* [Problem to solve]: All of the records below should be retyped exactly, with no pictures included.

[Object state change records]
──────

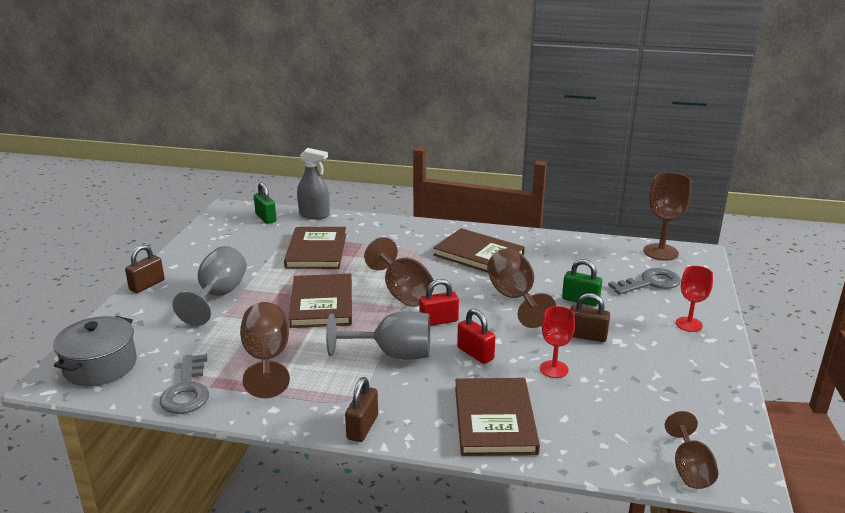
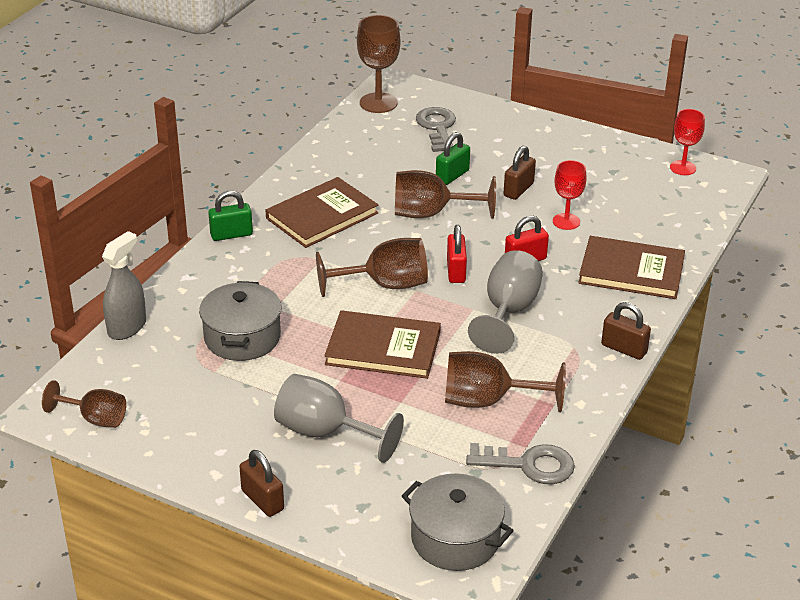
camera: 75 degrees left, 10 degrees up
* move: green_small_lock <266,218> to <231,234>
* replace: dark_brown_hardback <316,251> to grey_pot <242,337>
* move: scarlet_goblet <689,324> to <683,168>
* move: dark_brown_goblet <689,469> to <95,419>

──────

* [Result of the exercise]:
camera: 75 degrees left, 10 degrees up
* move: green_small_lock <266,218> to <231,234>
* replace: dark_brown_hardback <316,251> to grey_pot <242,337>
* move: scarlet_goblet <689,324> to <683,168>
* move: dark_brown_goblet <689,469> to <95,419>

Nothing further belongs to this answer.